## PROMPT
When you reach a picture, skip it, and retype every line below exactly.

◇ ◇ ◇ ◇ ◇ ◇ ◇

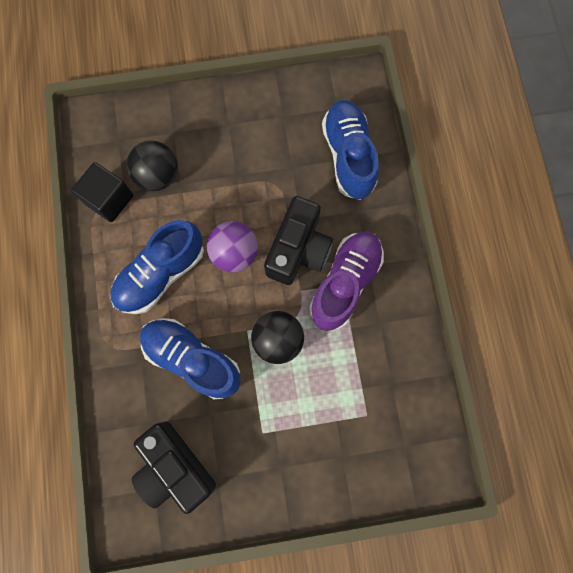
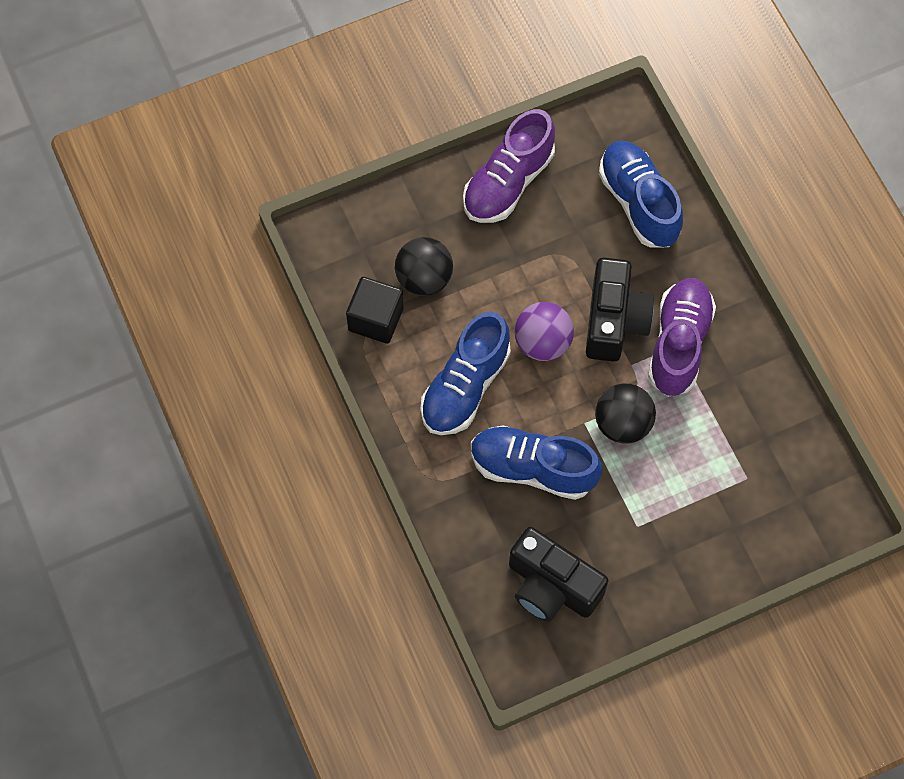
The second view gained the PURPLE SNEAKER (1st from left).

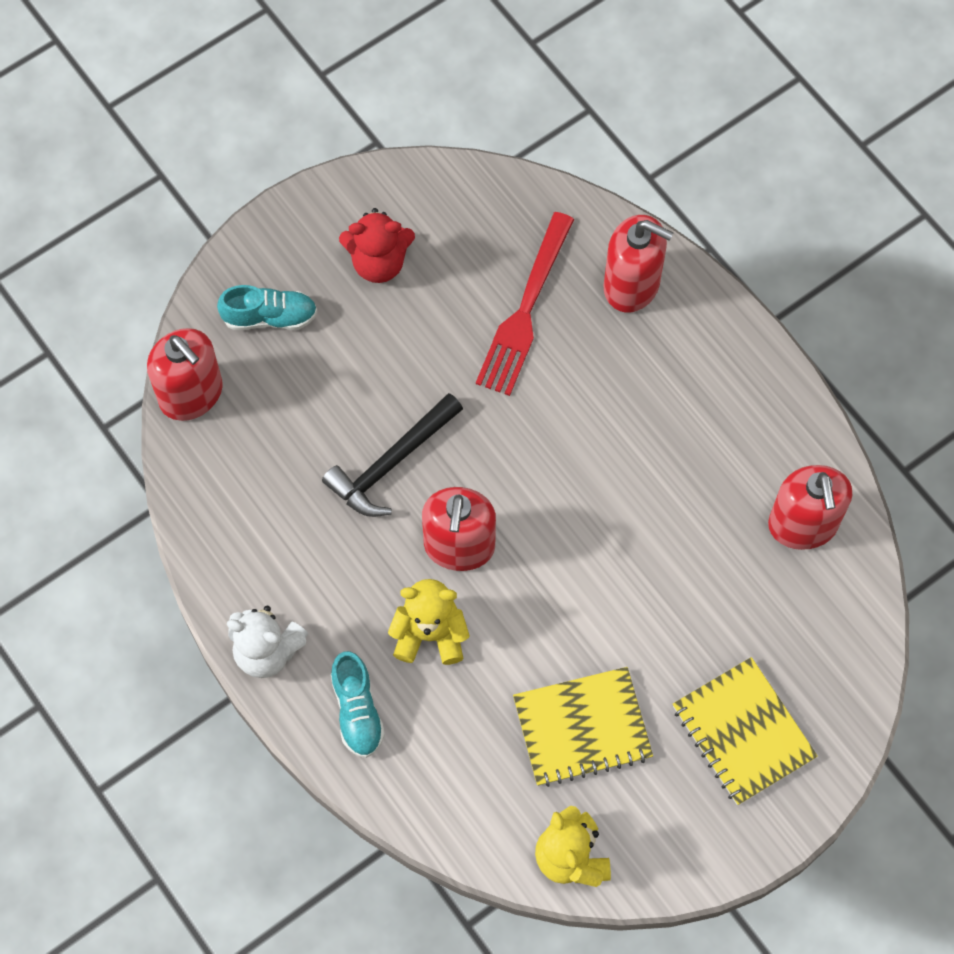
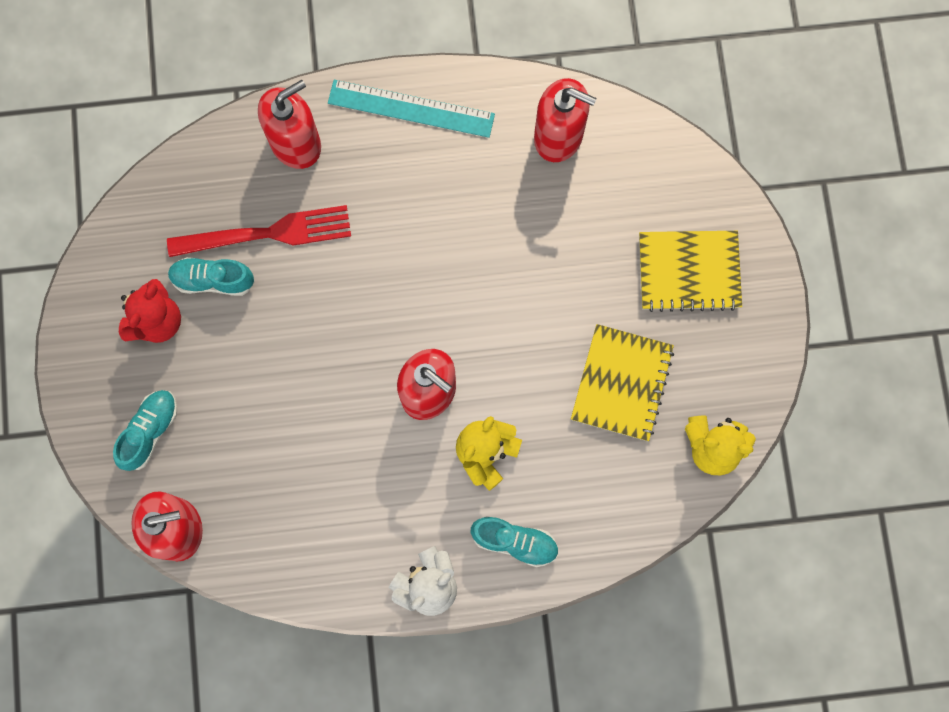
The second view lost the BLACK CARPENTER'S HAMMER.
The second view gained the TURQUOISE SNEAKER (2nd from left).
The second view gained the TURQUOISE RULER.
The SCARLET FORK ended up facing another way, 60 degrees counterclockwise from before.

◇ ◇ ◇ ◇ ◇ ◇ ◇

## RESPONSE
The second view gained the PURPLE SNEAKER (1st from left).

The second view lost the BLACK CARPENTER'S HAMMER.
The second view gained the TURQUOISE SNEAKER (2nd from left).
The second view gained the TURQUOISE RULER.
The SCARLET FORK ended up facing another way, 60 degrees counterclockwise from before.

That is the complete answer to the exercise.